**YOUR GOAL:** Go through the listing below and output exactly the line with "camera: 75 degrees right, 5 degrees up", the line with "(389, 561) = (388, 340): black", and each line between; omit the rest.

**GIVEN INFORMATION:**
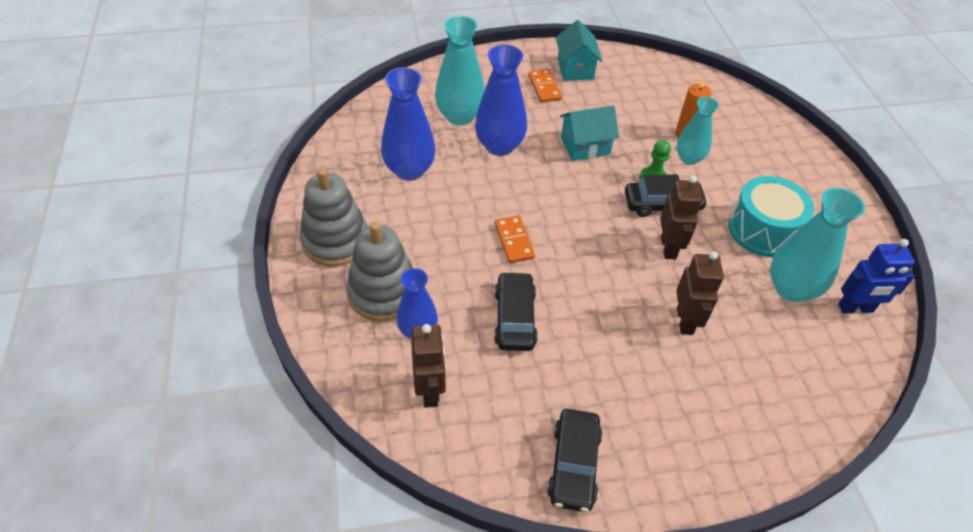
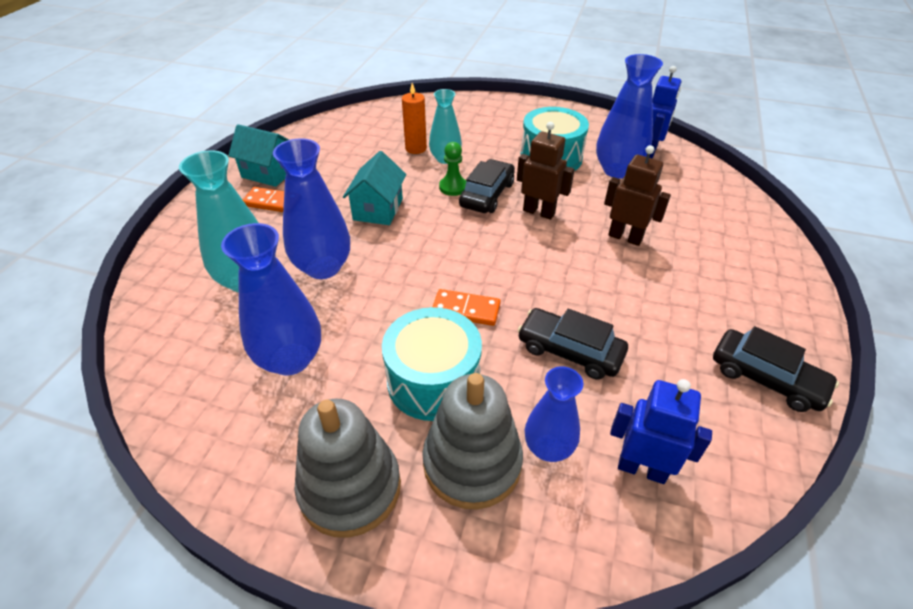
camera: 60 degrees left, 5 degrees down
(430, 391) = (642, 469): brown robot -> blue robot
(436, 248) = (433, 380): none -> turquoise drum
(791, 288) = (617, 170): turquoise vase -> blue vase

* * *

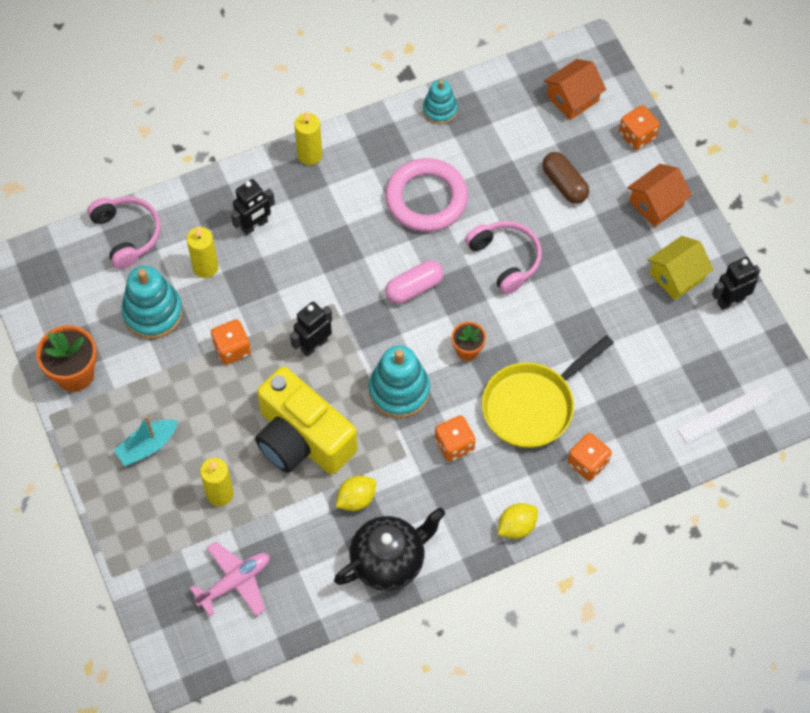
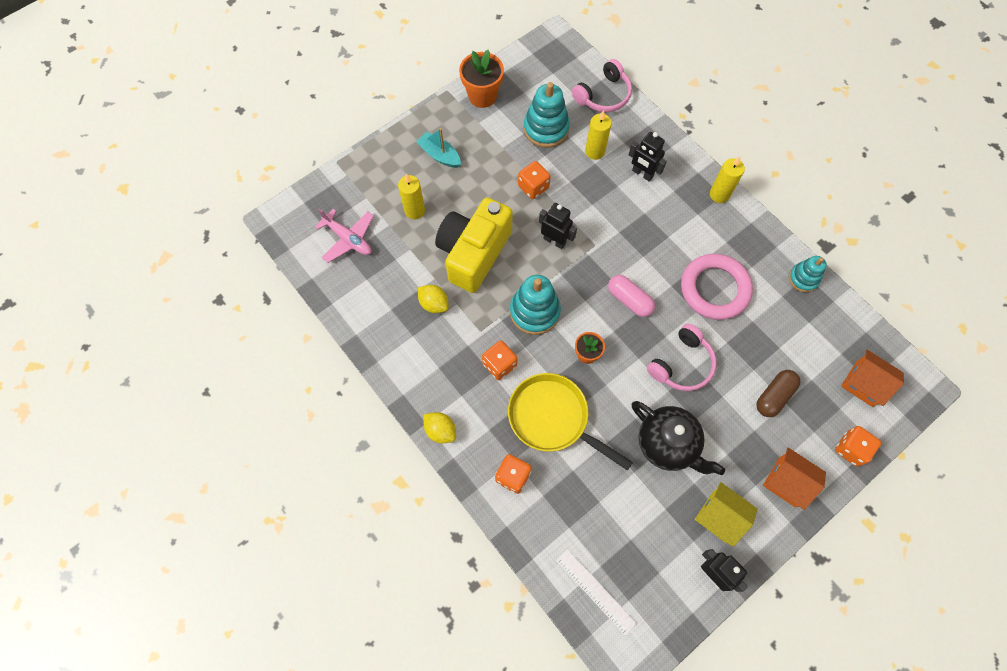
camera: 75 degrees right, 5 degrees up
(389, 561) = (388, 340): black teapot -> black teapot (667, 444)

==

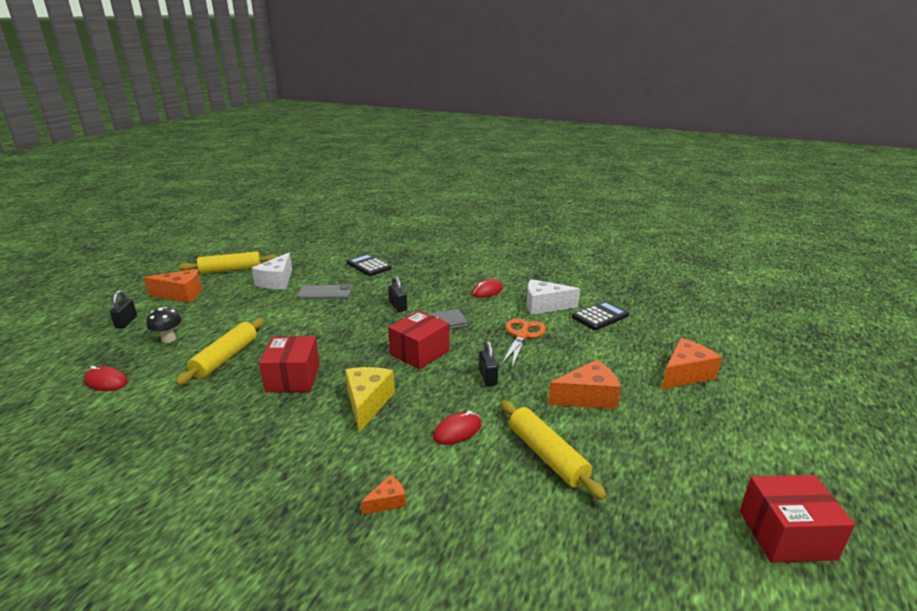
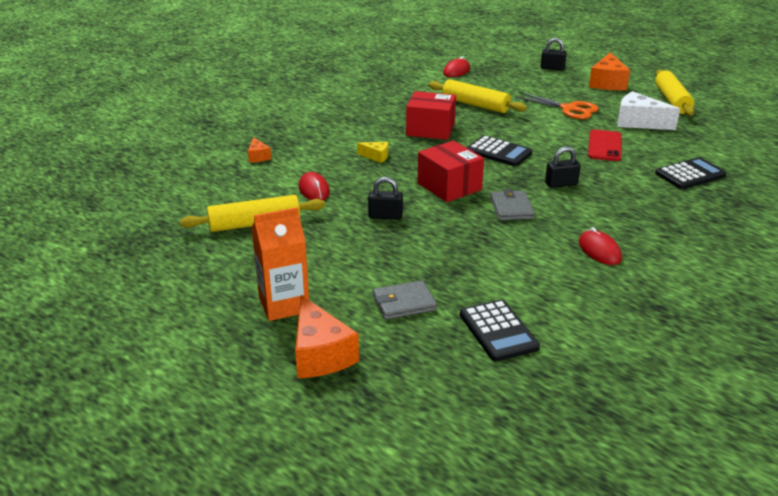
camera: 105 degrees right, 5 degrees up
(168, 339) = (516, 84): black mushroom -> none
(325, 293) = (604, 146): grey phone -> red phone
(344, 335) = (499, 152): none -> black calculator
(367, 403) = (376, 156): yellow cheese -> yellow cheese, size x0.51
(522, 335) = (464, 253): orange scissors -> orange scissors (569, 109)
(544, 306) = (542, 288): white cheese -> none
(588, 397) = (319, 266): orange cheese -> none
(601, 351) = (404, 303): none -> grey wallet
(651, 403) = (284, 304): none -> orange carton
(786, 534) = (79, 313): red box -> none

**RESPONSE TO THE EXERCISE:**
camera: 75 degrees right, 5 degrees up
(389, 561) = (388, 340): black teapot -> black teapot (667, 444)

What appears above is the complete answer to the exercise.